**WHAT IS BEING ASKED**
Of all the entries below, retype only the lines from the one with "C7: 10pF (GND, XO) -> 10pF (VS, XO)" through the one with "R18: 3.3k (EN_N, VS) -> 2.2k (EN_N, VS)", exactly as they appear.

**EXERCISE DATA**
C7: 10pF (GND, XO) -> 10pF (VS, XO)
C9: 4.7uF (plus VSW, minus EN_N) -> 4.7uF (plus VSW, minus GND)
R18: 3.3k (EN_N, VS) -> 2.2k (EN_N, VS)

...

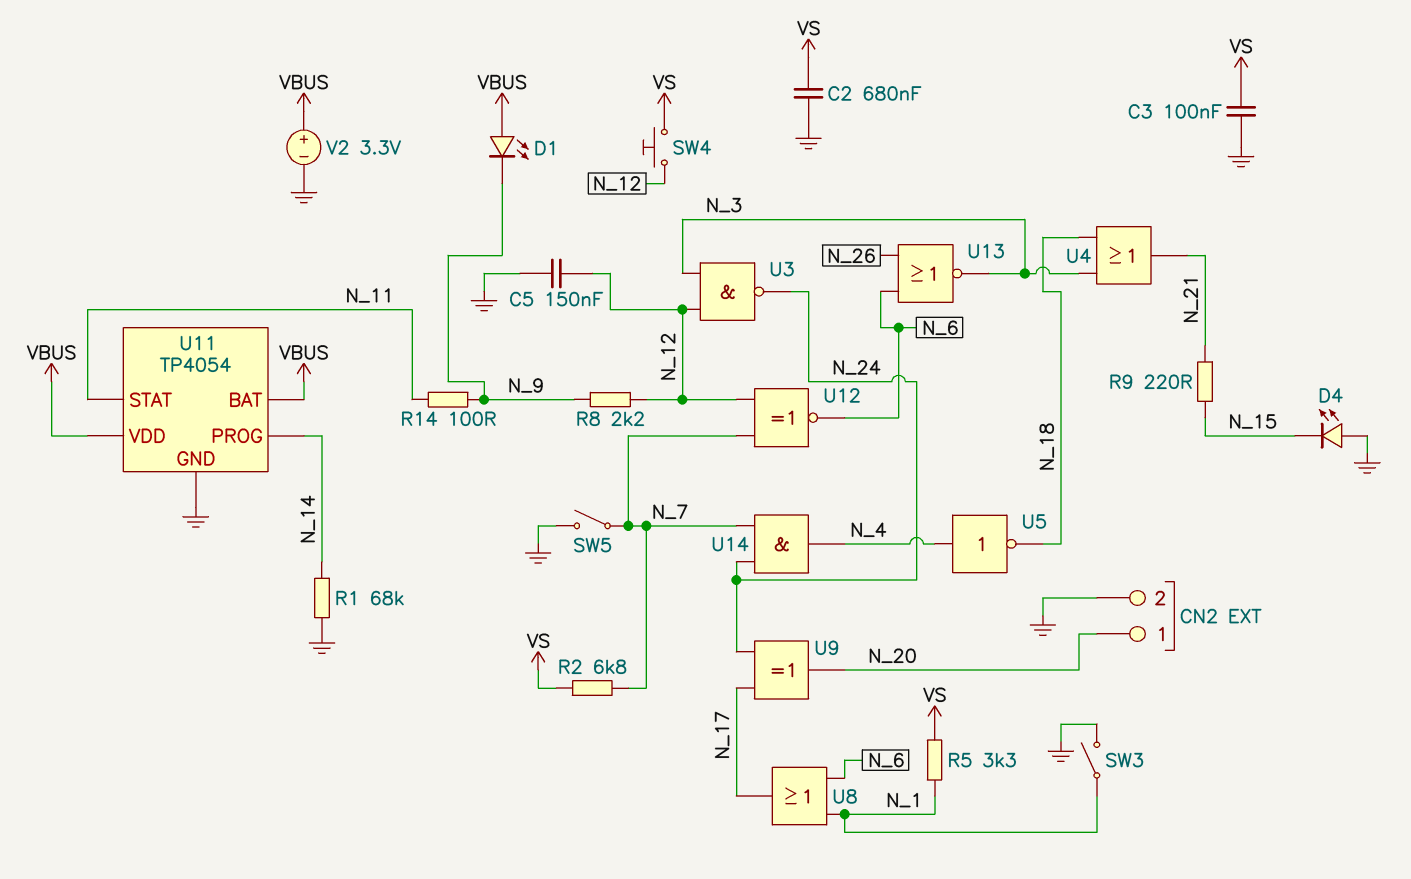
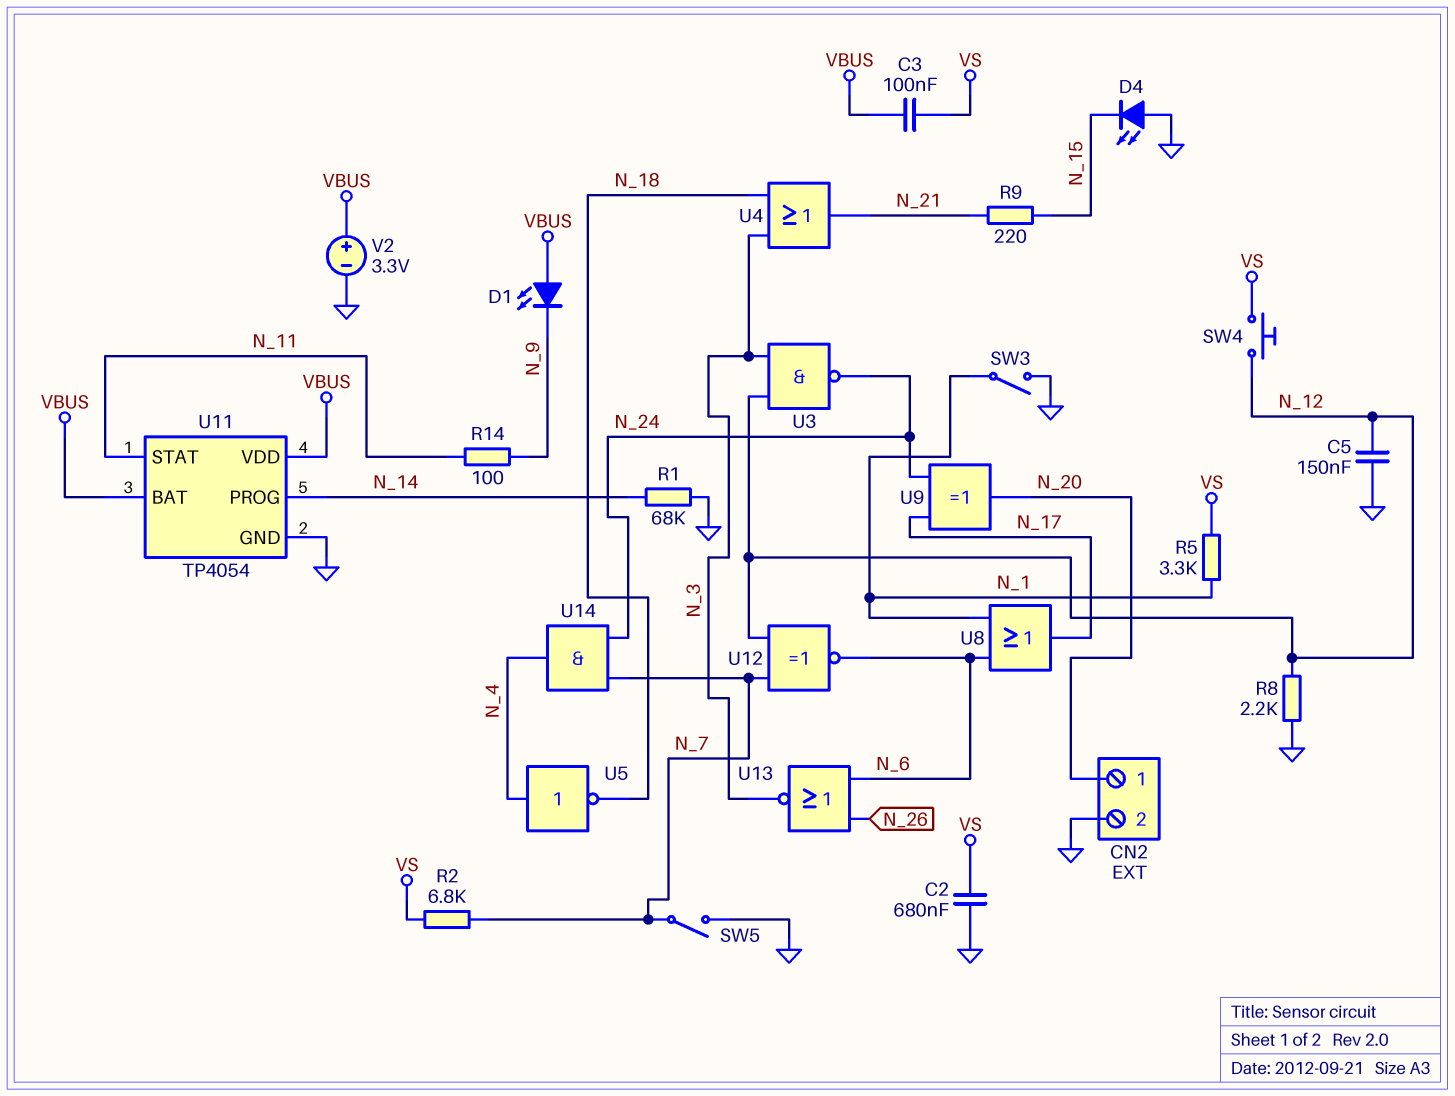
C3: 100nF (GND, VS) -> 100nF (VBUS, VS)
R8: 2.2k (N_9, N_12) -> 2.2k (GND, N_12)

**EXERCISE OUTPUT**
C7: 10pF (GND, XO) -> 10pF (VS, XO)
C9: 4.7uF (plus VSW, minus EN_N) -> 4.7uF (plus VSW, minus GND)
R18: 3.3k (EN_N, VS) -> 2.2k (EN_N, VS)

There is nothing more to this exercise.